Record excerpts
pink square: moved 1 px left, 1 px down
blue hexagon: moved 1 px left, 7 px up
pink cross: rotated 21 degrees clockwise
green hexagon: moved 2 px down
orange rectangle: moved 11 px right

Task
Using the exact wording, repeat all the entries.

Solution to this problem
pink square: moved 1 px left, 1 px down
blue hexagon: moved 1 px left, 7 px up
pink cross: rotated 21 degrees clockwise
green hexagon: moved 2 px down
orange rectangle: moved 11 px right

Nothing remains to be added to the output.